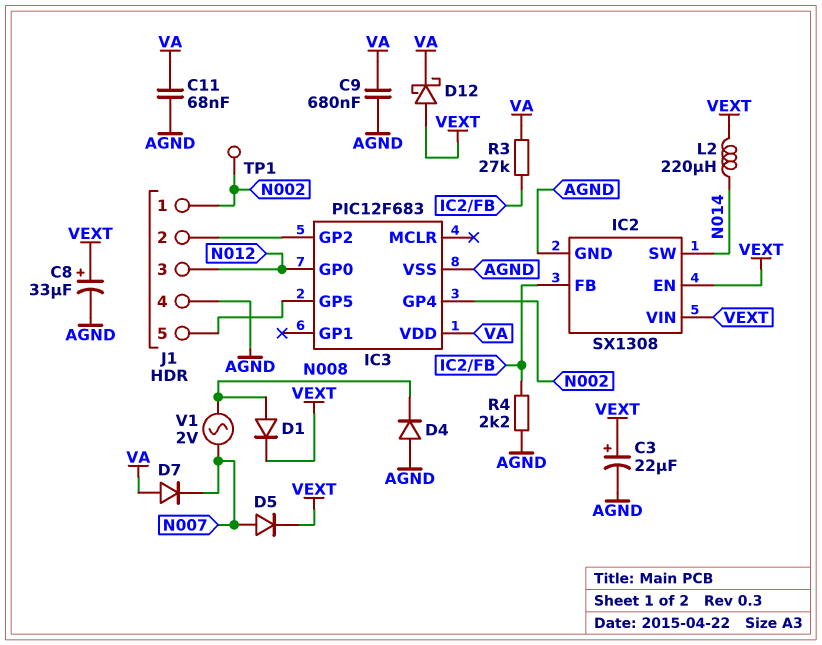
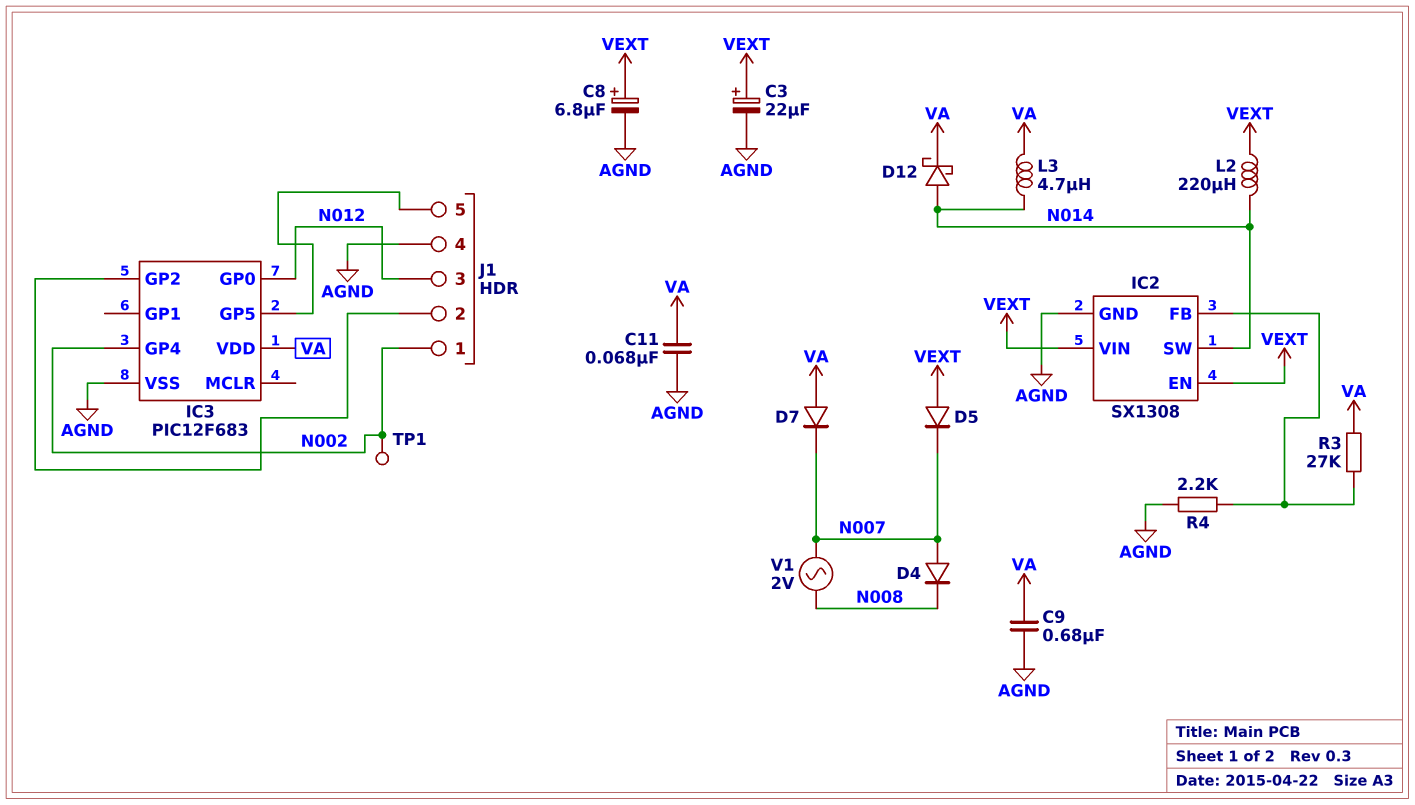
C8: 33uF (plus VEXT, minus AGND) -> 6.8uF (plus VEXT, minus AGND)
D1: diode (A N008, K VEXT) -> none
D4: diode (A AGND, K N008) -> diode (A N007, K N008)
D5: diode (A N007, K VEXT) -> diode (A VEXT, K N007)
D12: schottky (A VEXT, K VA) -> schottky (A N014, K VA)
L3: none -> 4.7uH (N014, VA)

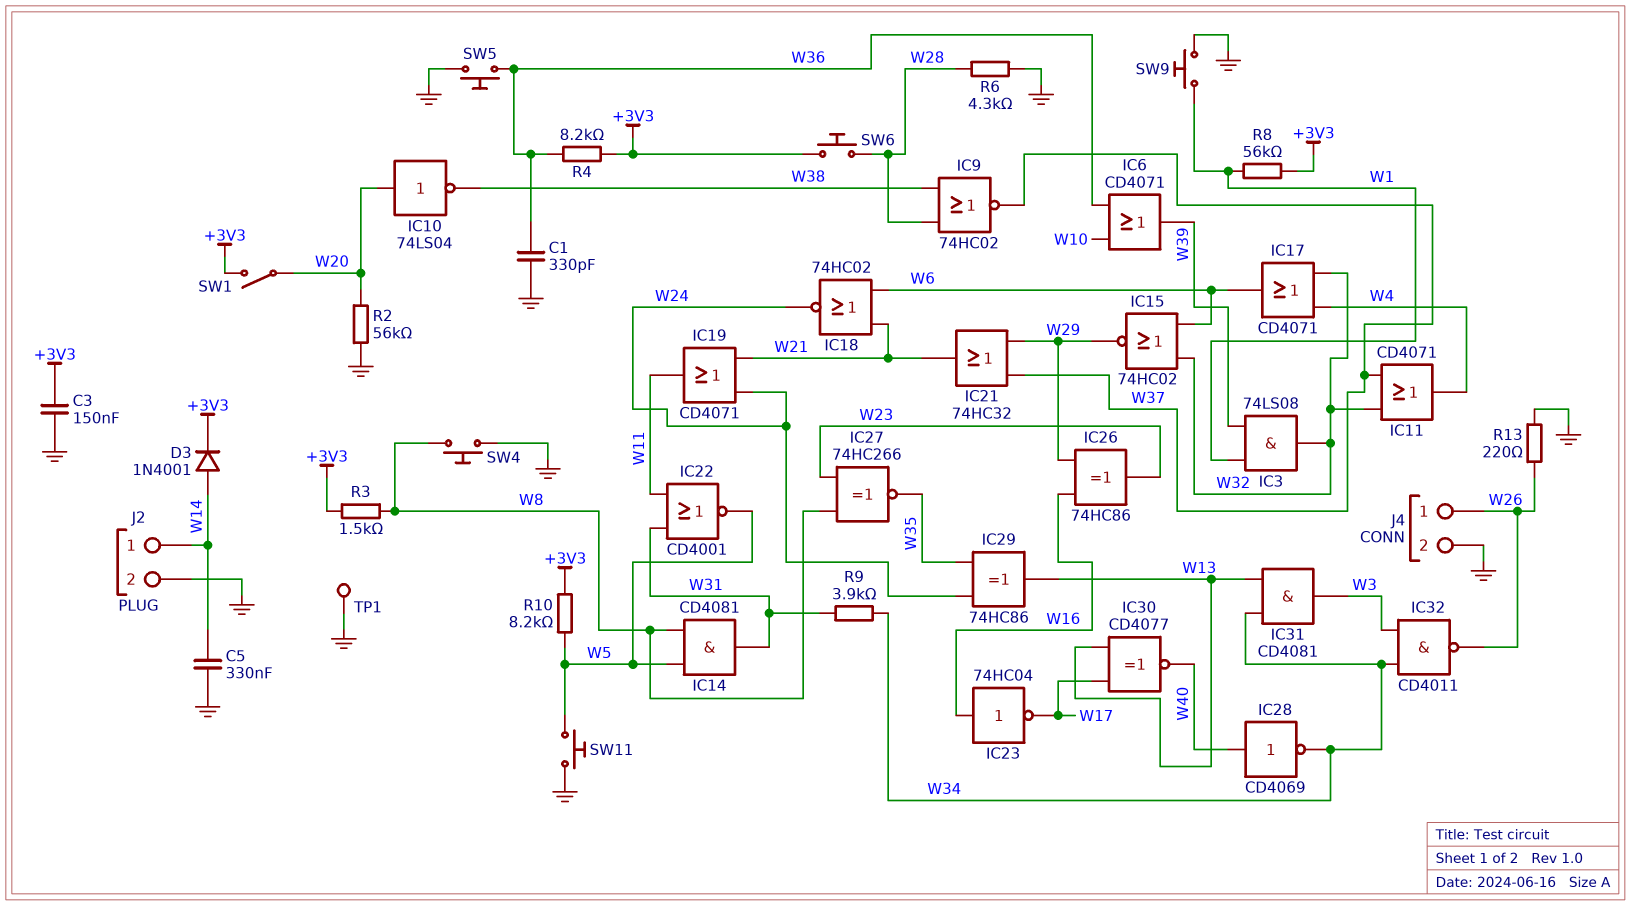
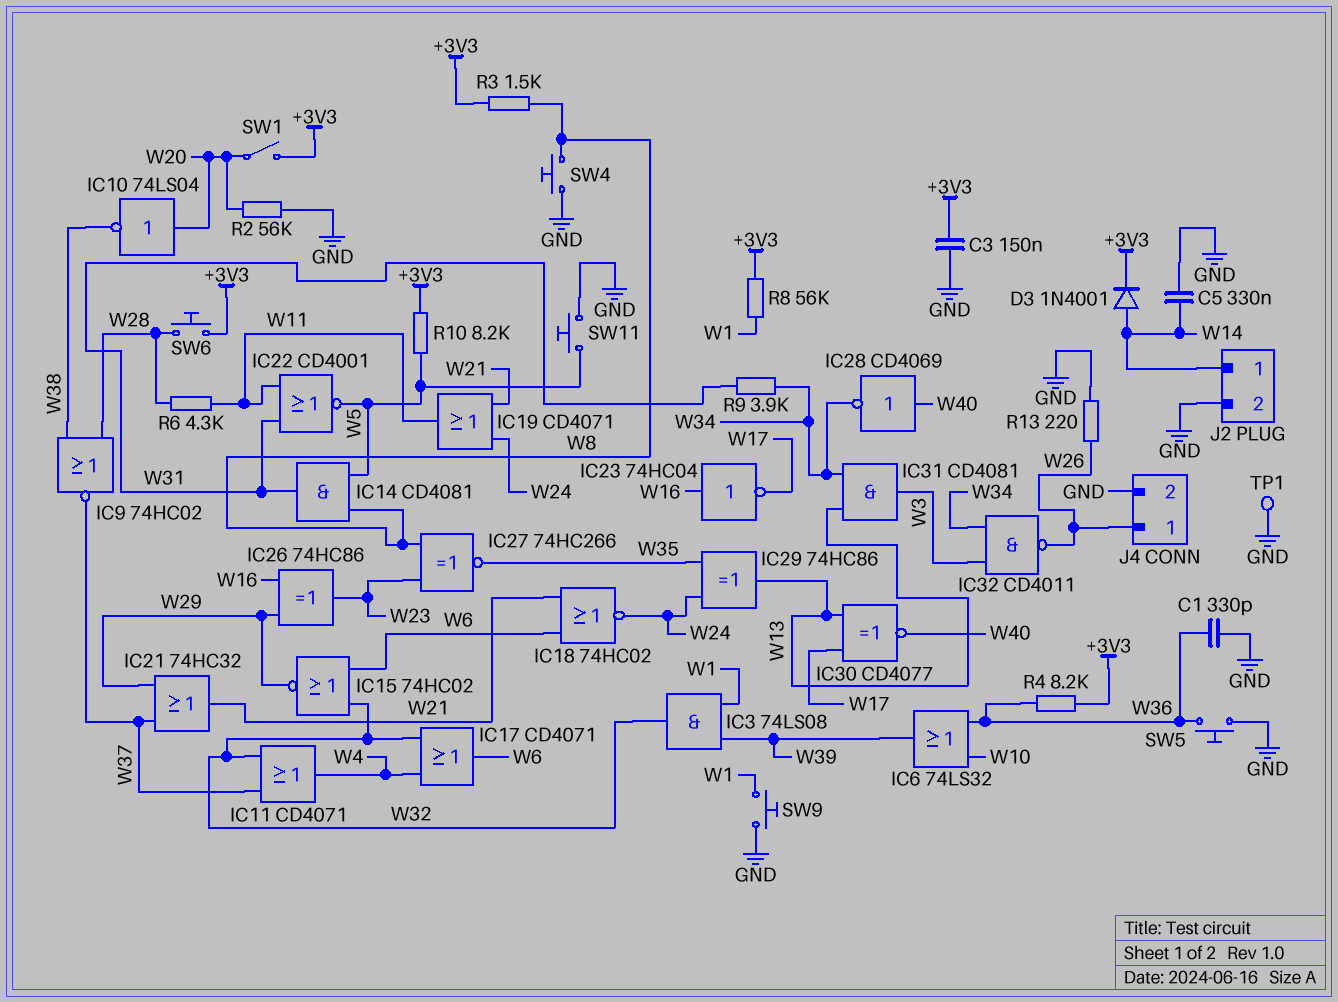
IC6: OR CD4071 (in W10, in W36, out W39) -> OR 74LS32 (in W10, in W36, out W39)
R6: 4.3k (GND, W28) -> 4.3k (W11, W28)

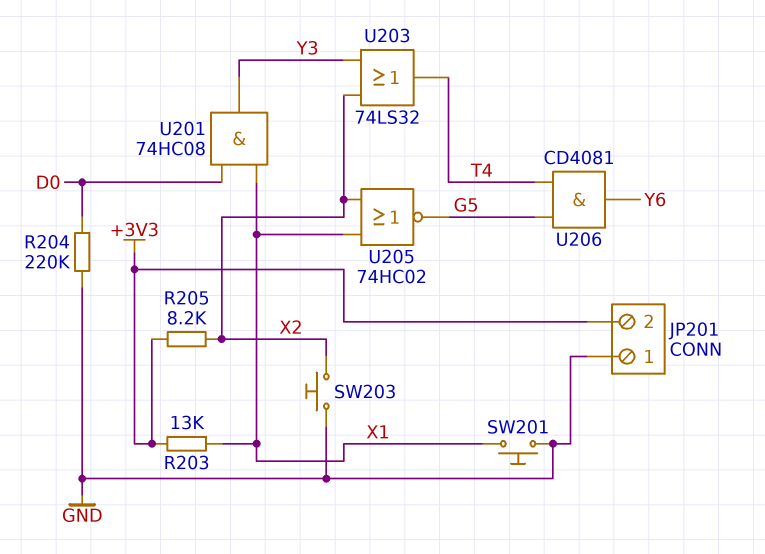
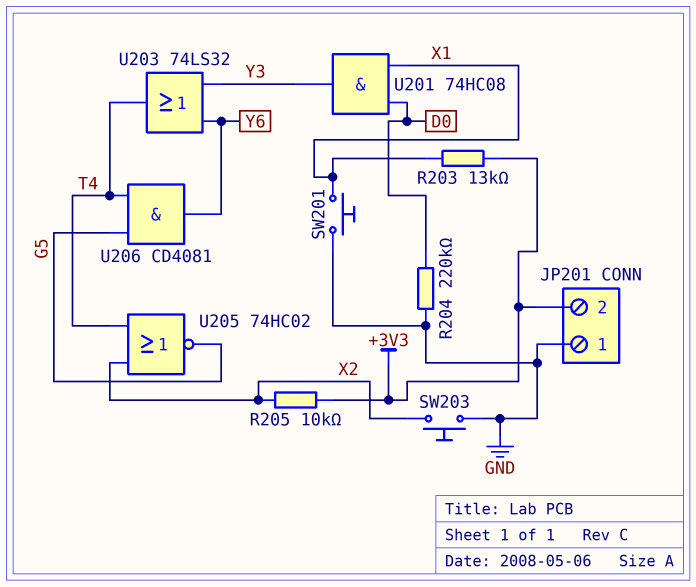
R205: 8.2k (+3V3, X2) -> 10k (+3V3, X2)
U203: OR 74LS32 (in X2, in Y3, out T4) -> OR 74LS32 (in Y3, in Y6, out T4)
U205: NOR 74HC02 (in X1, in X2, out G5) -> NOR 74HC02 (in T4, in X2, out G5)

^^^^^^^^^^^^^^^^

For the listing above, identify each line bearing "AGND".

C8: 33uF (plus VEXT, minus AGND) -> 6.8uF (plus VEXT, minus AGND)
D4: diode (A AGND, K N008) -> diode (A N007, K N008)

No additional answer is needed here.